# AVAILABLE DATA
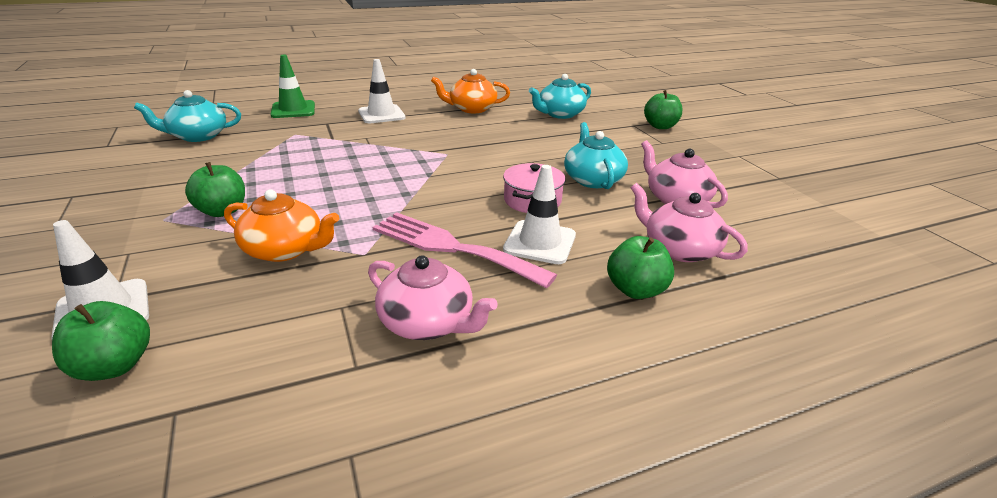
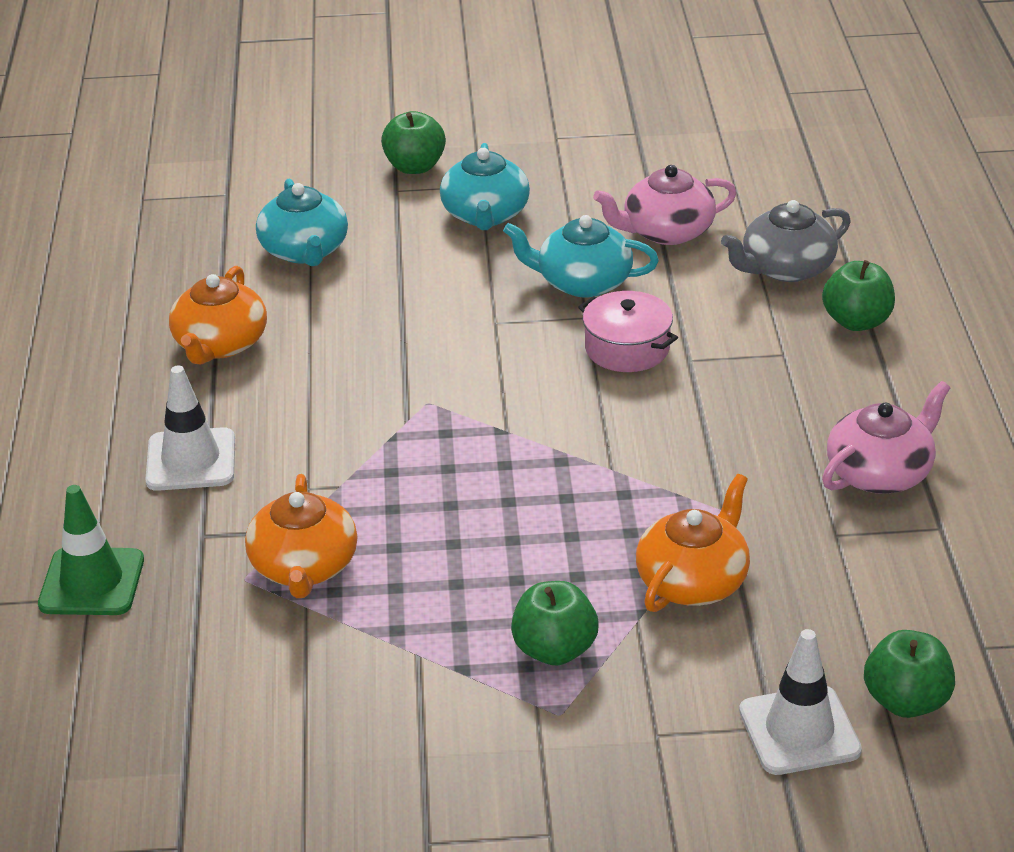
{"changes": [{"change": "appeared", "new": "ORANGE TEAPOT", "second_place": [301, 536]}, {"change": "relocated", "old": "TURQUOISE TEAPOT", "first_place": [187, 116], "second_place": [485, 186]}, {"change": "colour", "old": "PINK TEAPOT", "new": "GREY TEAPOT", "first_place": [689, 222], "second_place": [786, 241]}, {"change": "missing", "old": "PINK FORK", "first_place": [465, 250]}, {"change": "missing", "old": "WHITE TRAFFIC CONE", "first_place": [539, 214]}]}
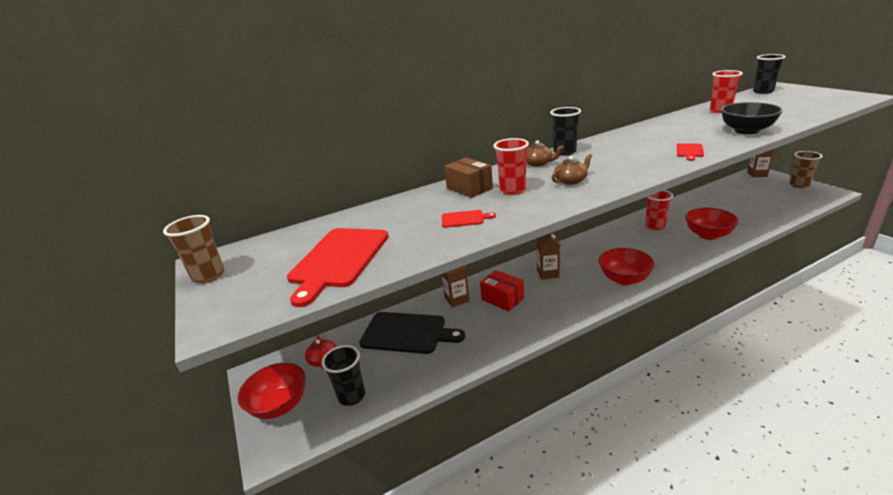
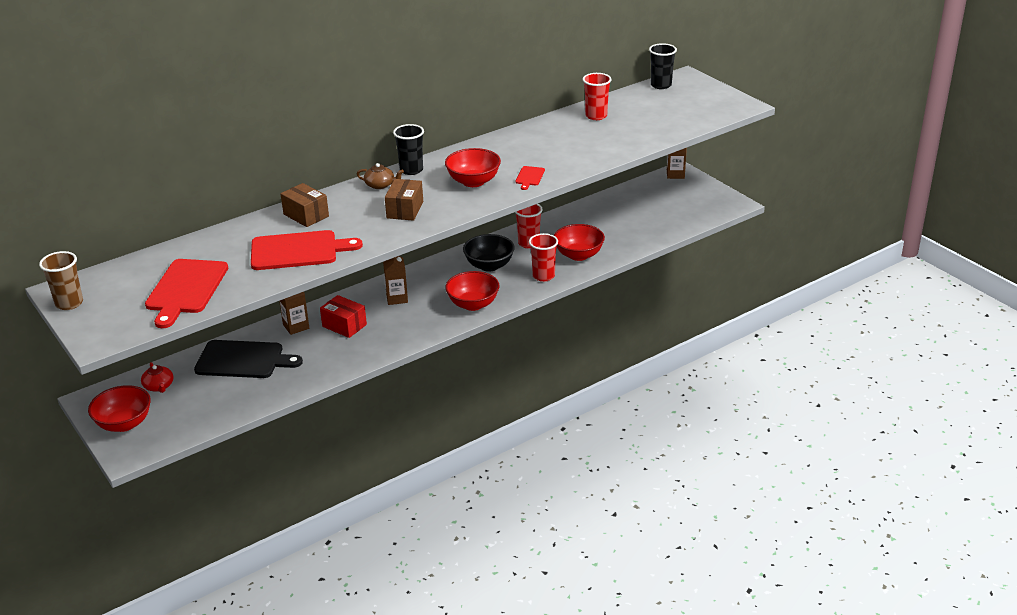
{"changes": [{"change": "size", "old": "RED CUTTING BOARD", "first_place": [469, 219], "second_place": [307, 250], "factor": 2.23}, {"change": "exchanged", "old": "BROWN TEAPOT", "new": "BROWN BOX", "first_place": [572, 169], "second_place": [404, 200]}, {"change": "appeared", "new": "RED BOWL", "second_place": [473, 167]}, {"change": "relocated", "old": "BLACK BOWL", "first_place": [752, 118], "second_place": [489, 253]}, {"change": "relocated", "old": "RED CUP", "first_place": [511, 166], "second_place": [543, 257]}, {"change": "missing", "old": "BLACK CUP", "first_place": [343, 375]}, {"change": "missing", "old": "BROWN CUP", "first_place": [805, 169]}]}
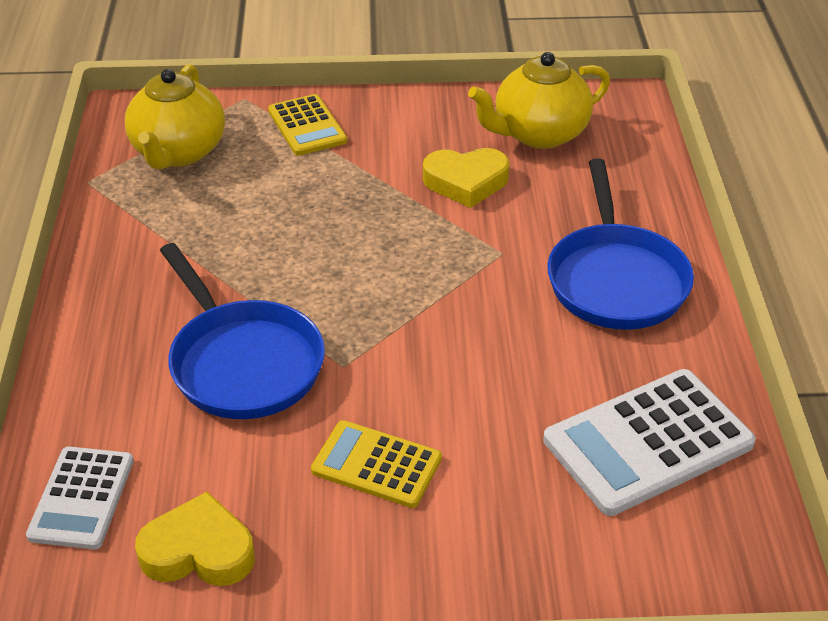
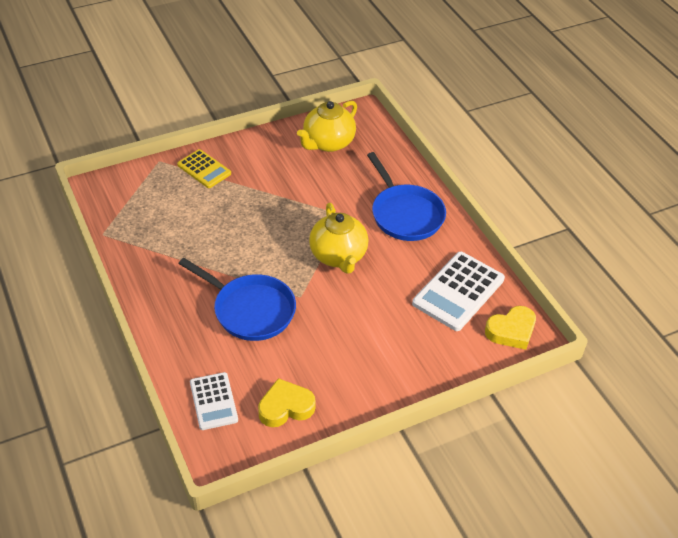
{"changes": [{"change": "relocated", "old": "YELLOW TEAPOT", "first_place": [175, 116], "second_place": [338, 238]}, {"change": "relocated", "old": "YELLOW HEART", "first_place": [466, 178], "second_place": [510, 328]}, {"change": "missing", "old": "YELLOW CALCULATOR", "first_place": [376, 464]}]}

# PROBLEM DETAILS
Each line above should be returned exactly as written, apart from any pictures.

# TASK RESPONSE
{"changes": [{"change": "appeared", "new": "ORANGE TEAPOT", "second_place": [301, 536]}, {"change": "relocated", "old": "TURQUOISE TEAPOT", "first_place": [187, 116], "second_place": [485, 186]}, {"change": "colour", "old": "PINK TEAPOT", "new": "GREY TEAPOT", "first_place": [689, 222], "second_place": [786, 241]}, {"change": "missing", "old": "PINK FORK", "first_place": [465, 250]}, {"change": "missing", "old": "WHITE TRAFFIC CONE", "first_place": [539, 214]}]}
{"changes": [{"change": "size", "old": "RED CUTTING BOARD", "first_place": [469, 219], "second_place": [307, 250], "factor": 2.23}, {"change": "exchanged", "old": "BROWN TEAPOT", "new": "BROWN BOX", "first_place": [572, 169], "second_place": [404, 200]}, {"change": "appeared", "new": "RED BOWL", "second_place": [473, 167]}, {"change": "relocated", "old": "BLACK BOWL", "first_place": [752, 118], "second_place": [489, 253]}, {"change": "relocated", "old": "RED CUP", "first_place": [511, 166], "second_place": [543, 257]}, {"change": "missing", "old": "BLACK CUP", "first_place": [343, 375]}, {"change": "missing", "old": "BROWN CUP", "first_place": [805, 169]}]}
{"changes": [{"change": "relocated", "old": "YELLOW TEAPOT", "first_place": [175, 116], "second_place": [338, 238]}, {"change": "relocated", "old": "YELLOW HEART", "first_place": [466, 178], "second_place": [510, 328]}, {"change": "missing", "old": "YELLOW CALCULATOR", "first_place": [376, 464]}]}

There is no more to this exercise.